======== Supplied entries ========
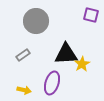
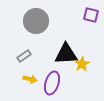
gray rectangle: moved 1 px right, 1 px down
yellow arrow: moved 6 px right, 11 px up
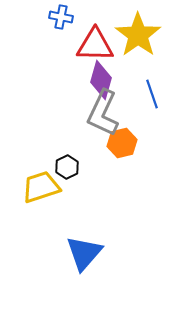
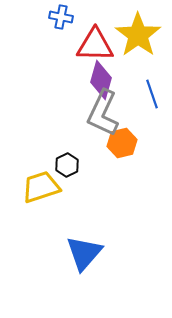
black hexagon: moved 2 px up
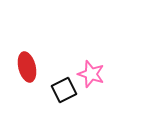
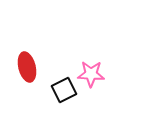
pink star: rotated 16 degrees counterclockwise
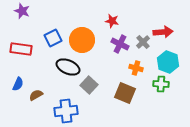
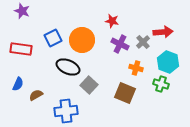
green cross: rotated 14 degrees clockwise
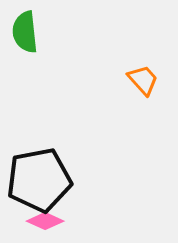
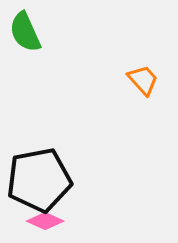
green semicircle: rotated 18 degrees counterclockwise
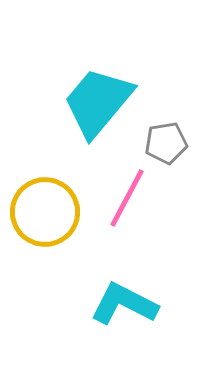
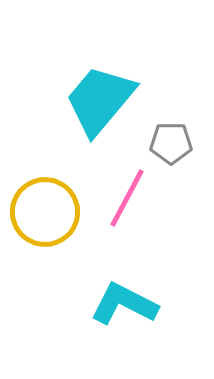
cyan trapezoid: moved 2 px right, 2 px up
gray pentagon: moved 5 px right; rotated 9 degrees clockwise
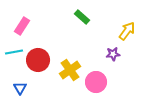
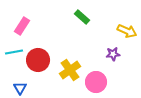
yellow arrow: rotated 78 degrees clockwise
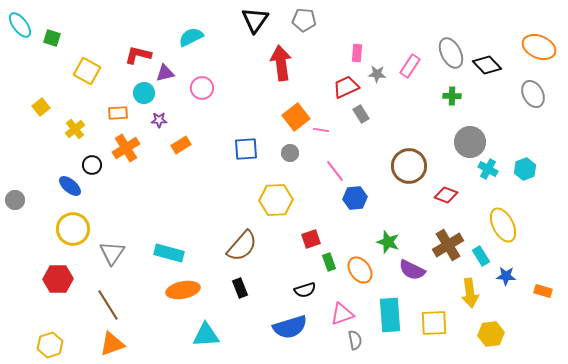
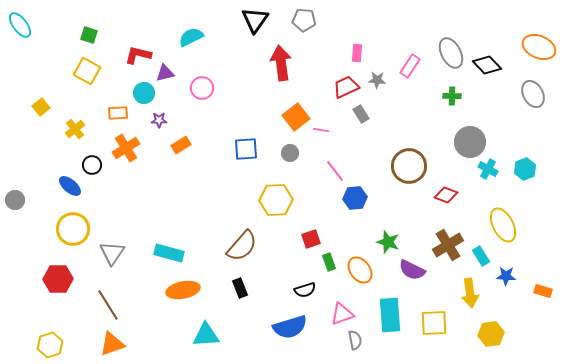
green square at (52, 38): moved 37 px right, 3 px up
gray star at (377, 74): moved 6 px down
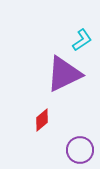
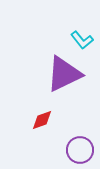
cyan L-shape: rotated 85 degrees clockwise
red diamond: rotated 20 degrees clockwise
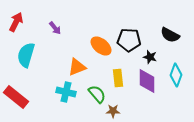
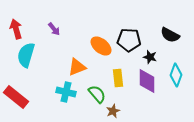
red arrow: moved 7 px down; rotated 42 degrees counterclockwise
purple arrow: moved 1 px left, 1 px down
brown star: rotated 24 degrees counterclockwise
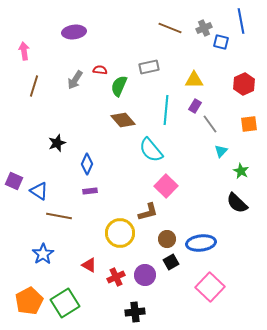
========
**What needs to be done:** The lines from the one containing "green cross: rotated 14 degrees clockwise" to the last line of the records, both included: print exactly those and nothing else, leaving out any pictures.

**Solution to this task:**
green cross: rotated 14 degrees clockwise
green semicircle: rotated 18 degrees counterclockwise
cyan trapezoid: moved 2 px right, 2 px up
gray pentagon: moved 5 px right; rotated 9 degrees clockwise
yellow arrow: rotated 78 degrees clockwise
green square at (52, 38): moved 37 px right, 3 px up
gray star at (377, 74): moved 6 px down
cyan L-shape: rotated 85 degrees clockwise
red diamond: rotated 20 degrees clockwise
red arrow: moved 7 px down; rotated 42 degrees counterclockwise
purple arrow: moved 1 px left, 1 px down
brown star: rotated 24 degrees counterclockwise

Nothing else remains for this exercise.